What is required: One number is the whole answer: the tally of lines in the records that include the word "none".

[Change listing data]
"""

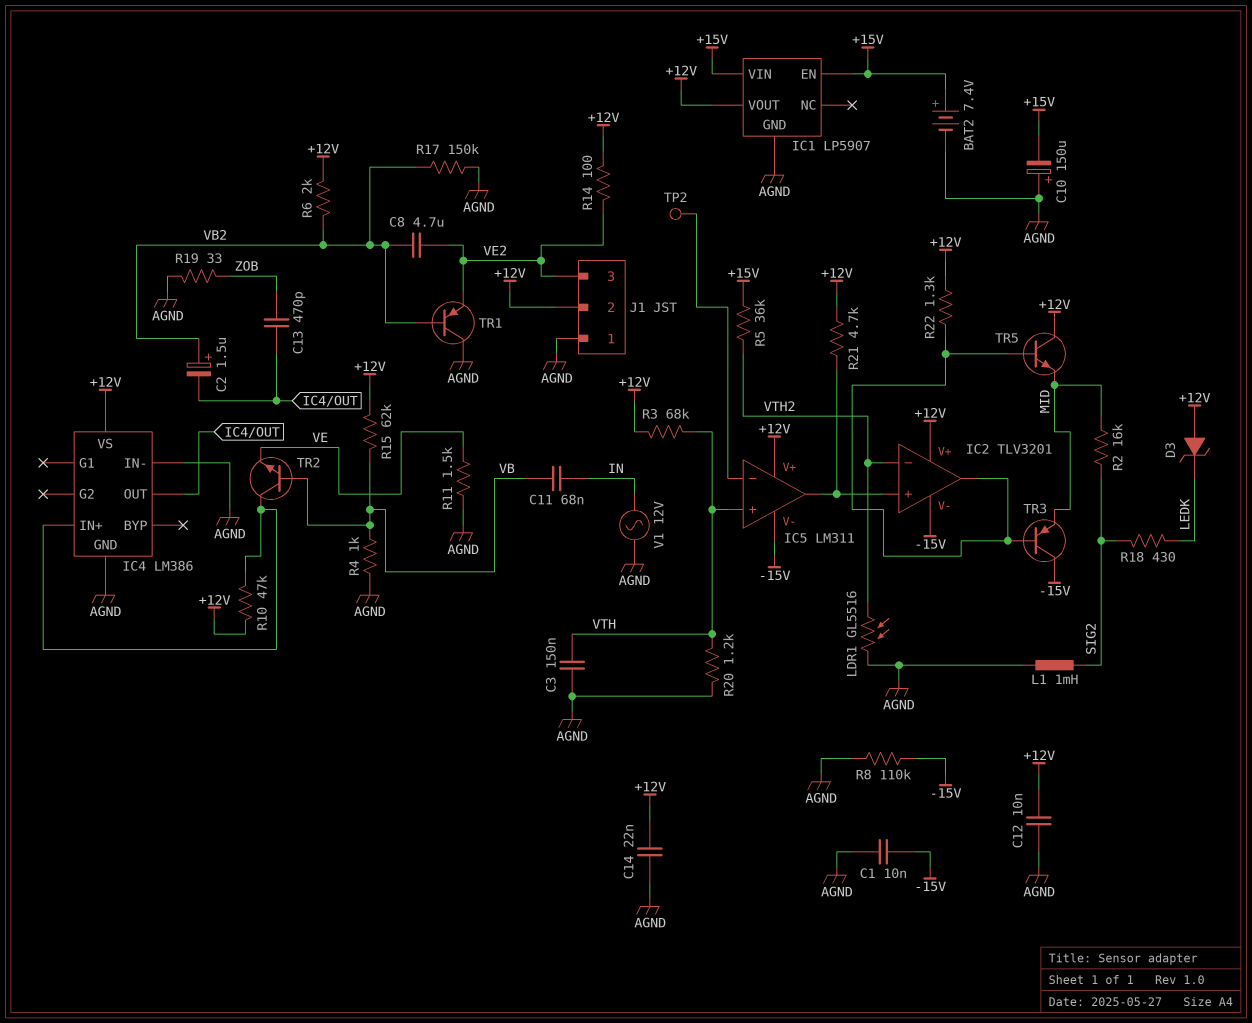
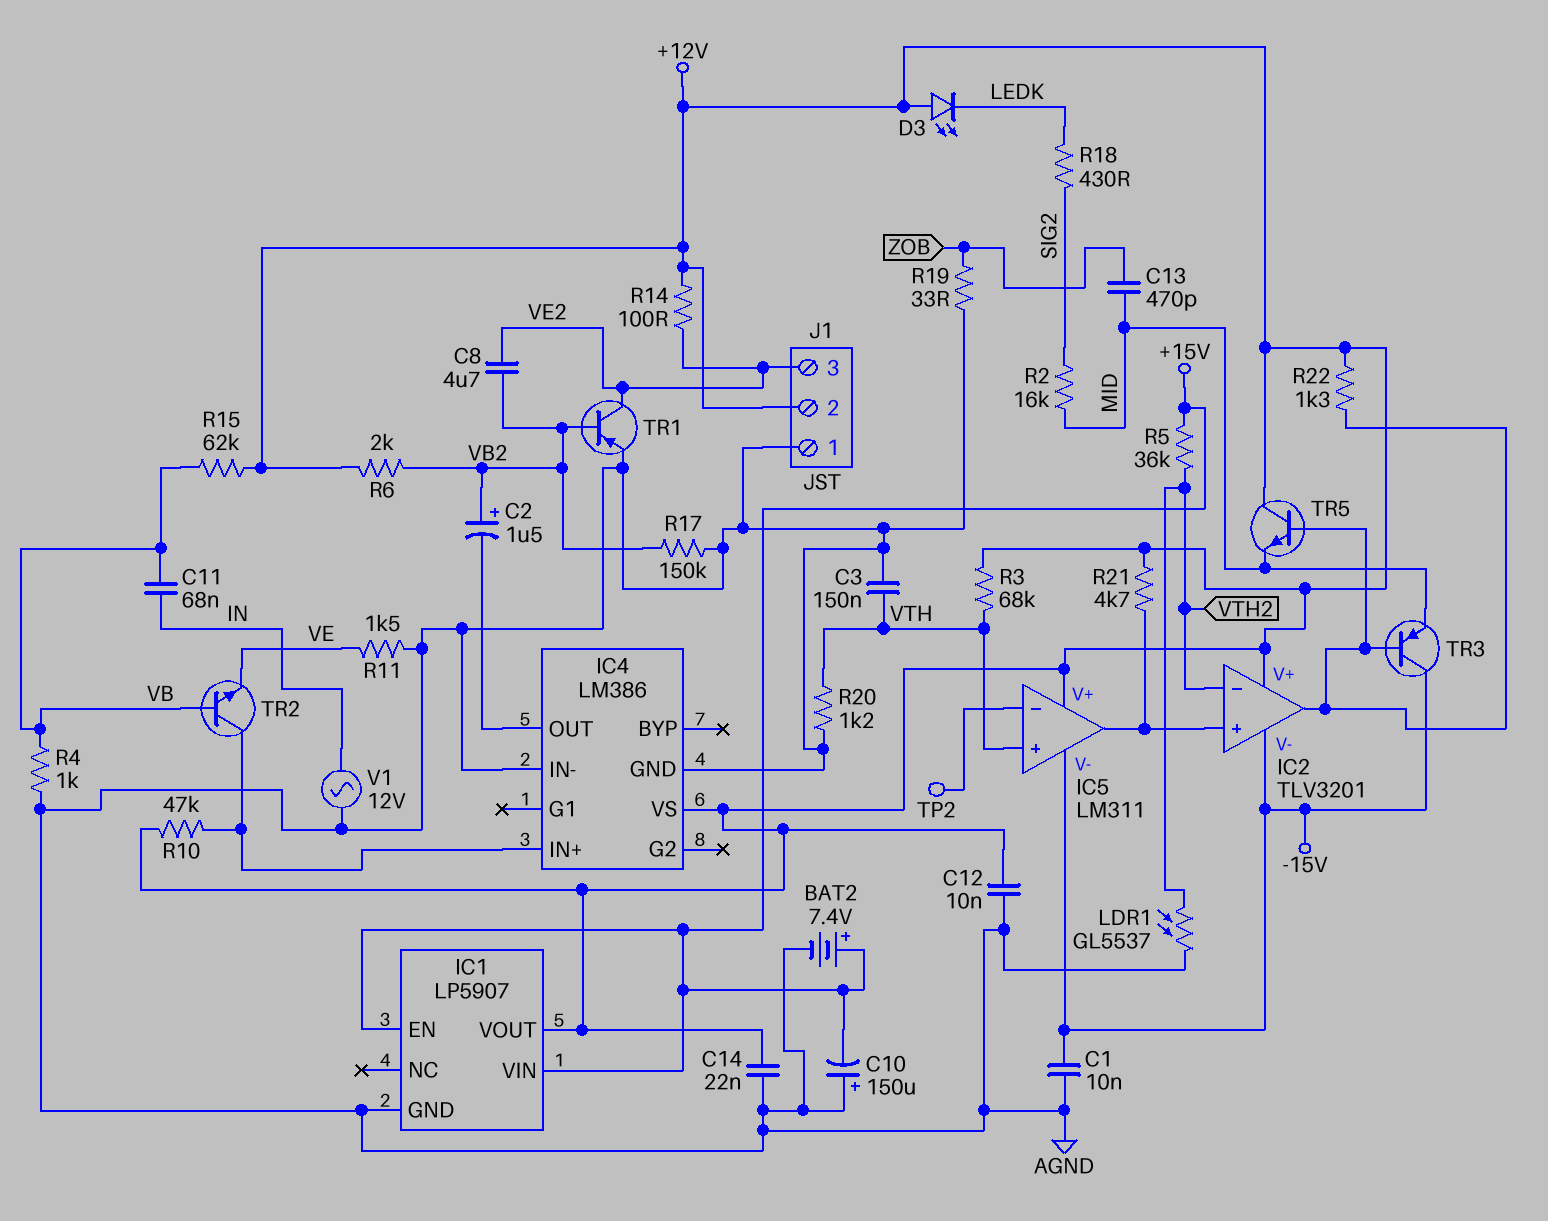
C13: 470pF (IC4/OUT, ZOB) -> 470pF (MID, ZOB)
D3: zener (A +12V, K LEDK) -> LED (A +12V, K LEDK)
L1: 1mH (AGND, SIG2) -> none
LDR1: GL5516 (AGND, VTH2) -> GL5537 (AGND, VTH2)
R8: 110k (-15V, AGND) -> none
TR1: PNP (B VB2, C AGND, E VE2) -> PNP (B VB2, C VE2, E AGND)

"""

Final answer: 2